* _To do_: In the copy of these records, include no pictures and change nothing else.

Records from a dataset

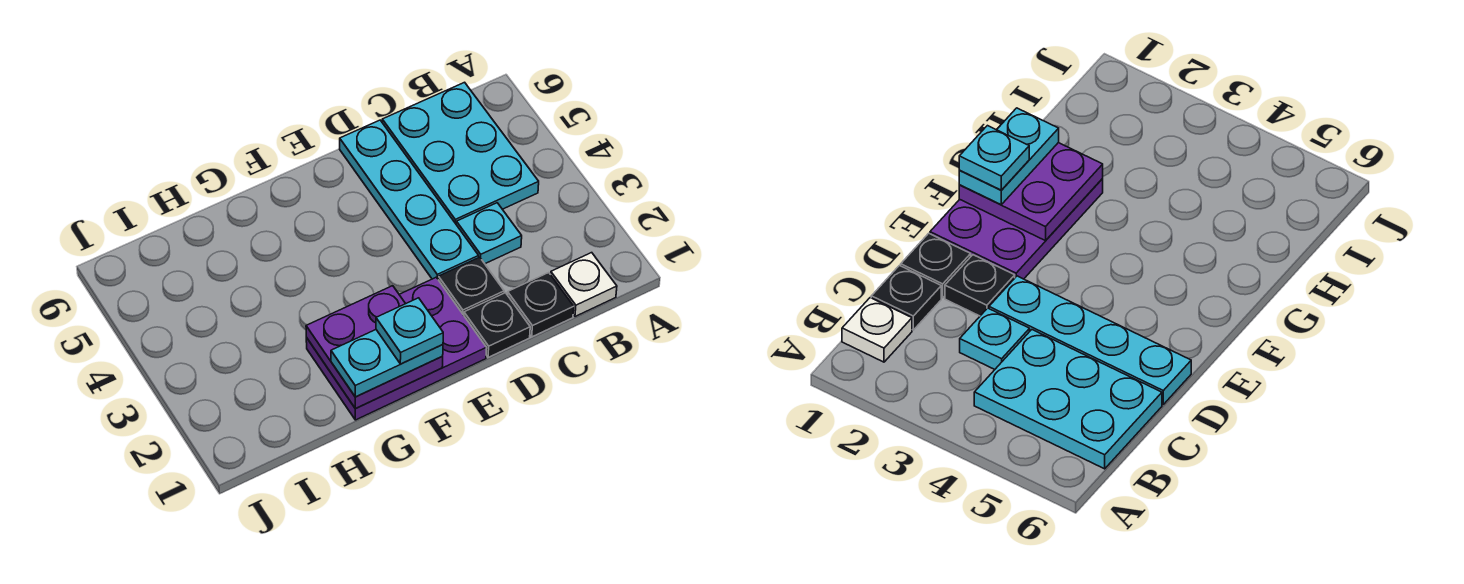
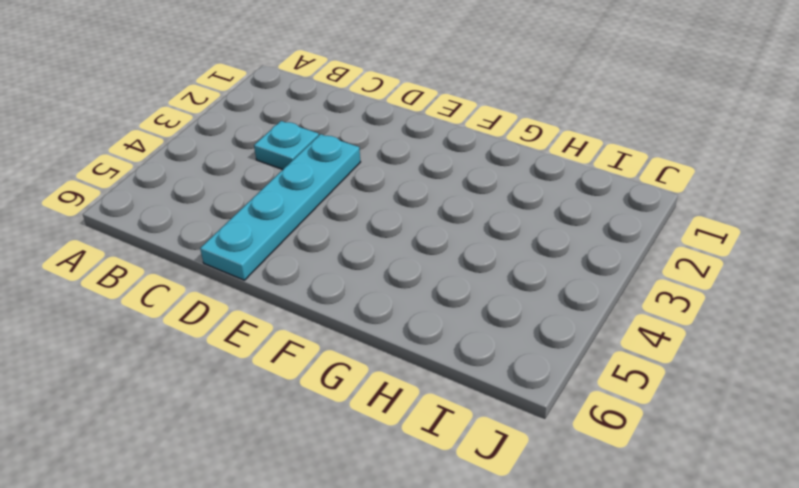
none -> white plate B1 level 1
none -> cyan plate B4:C6 level 1

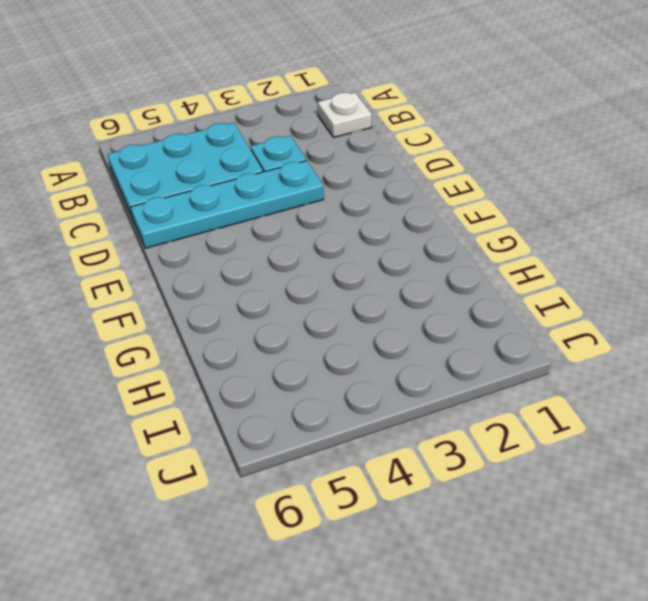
none -> black plate C1 level 1
none -> black plate D1 level 1

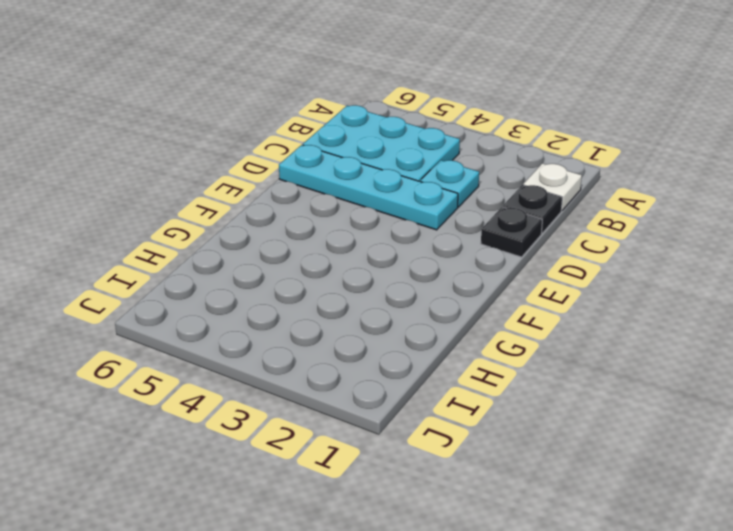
none -> black plate D2 level 1
none -> purple plate E1:G2 level 1

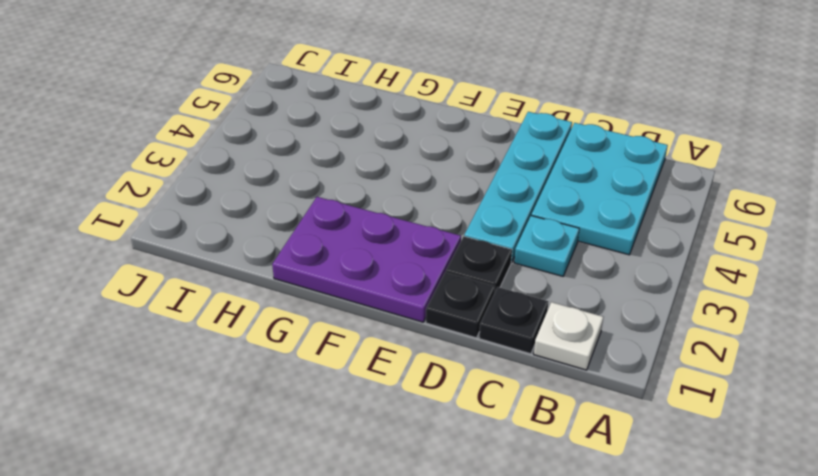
none -> purple plate F1:G2 level 2
none -> cyan plate F1:G1 level 3

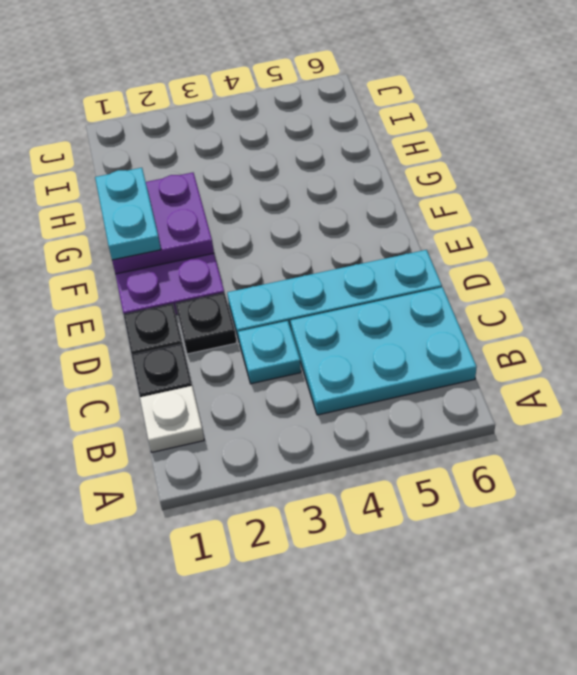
none -> cyan plate F1 level 4

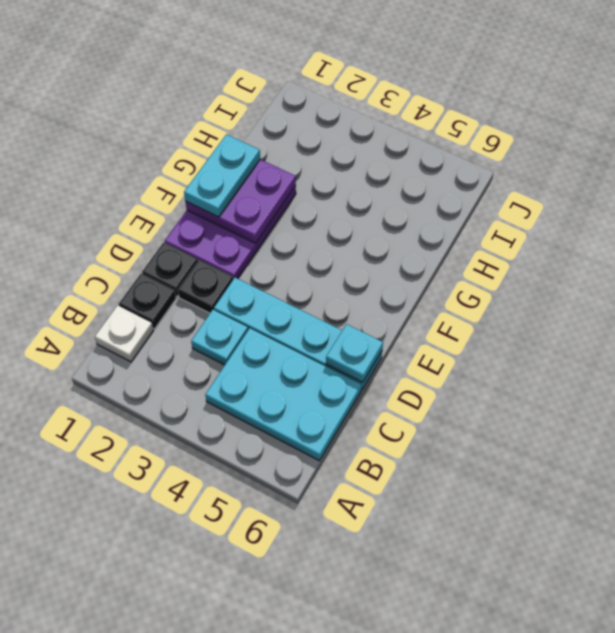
cyan plate D6 level 2 -> cyan plate F1 level 4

* _Result of this task_:
none -> white plate B1 level 1
none -> cyan plate B4:C6 level 1

none -> black plate C1 level 1
none -> black plate D1 level 1

none -> black plate D2 level 1
none -> purple plate E1:G2 level 1

none -> purple plate F1:G2 level 2
none -> cyan plate F1:G1 level 3

none -> cyan plate F1 level 4

cyan plate D6 level 2 -> cyan plate F1 level 4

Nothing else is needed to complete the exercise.